• [RECORDS SHOWN]
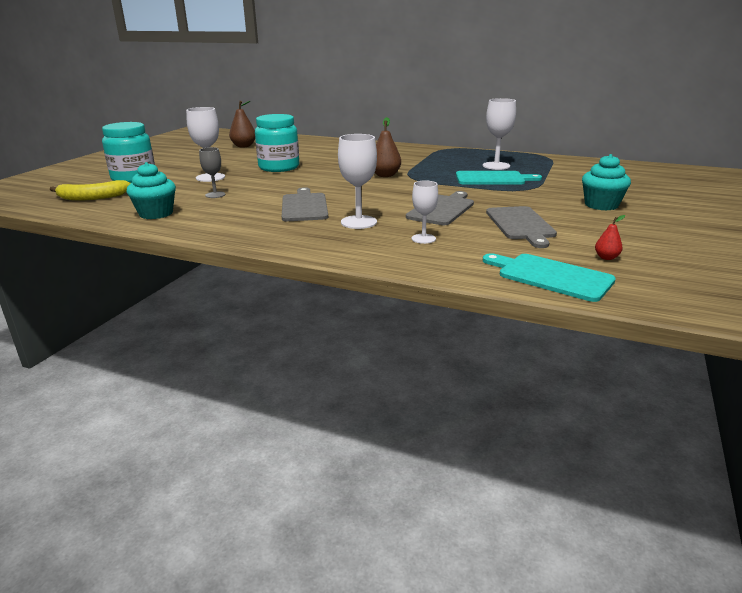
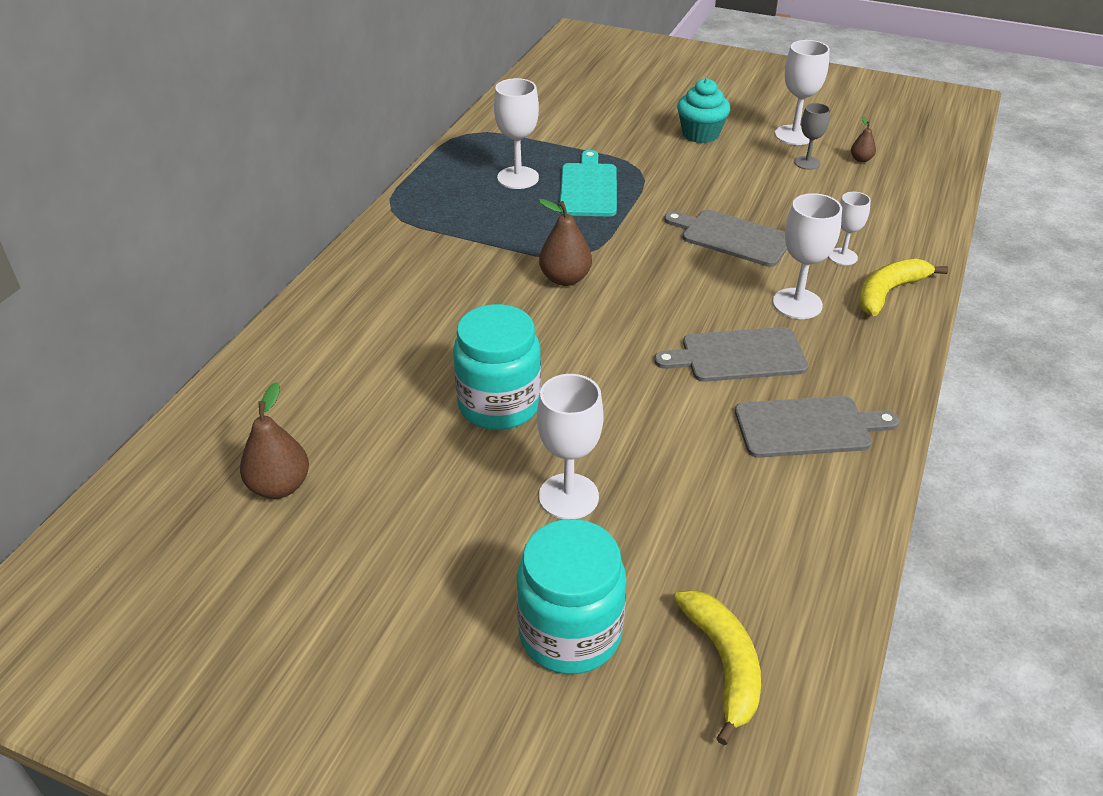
camera: 90 degrees left, 15 degrees up
(156, 213) = (804, 526): turquoise cupcake -> none
(215, 195) = (687, 468): grey goblet -> grey goblet (807, 163)
(373, 250) = (889, 292): none -> yellow banana
(521, 225) = (779, 190): grey cutting board -> grey cutting board (808, 427)
(550, 276) = (918, 193): turquoise cutting board -> none
(606, 257) = (861, 159): red pear -> brown pear
(633, 235) = (794, 135): none -> white goblet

• [WORK TASK] Filter the data above down to lines with the word "cutting", and copy them.

• [TASK SOLUTION]
(521, 225) = (779, 190): grey cutting board -> grey cutting board (808, 427)
(550, 276) = (918, 193): turquoise cutting board -> none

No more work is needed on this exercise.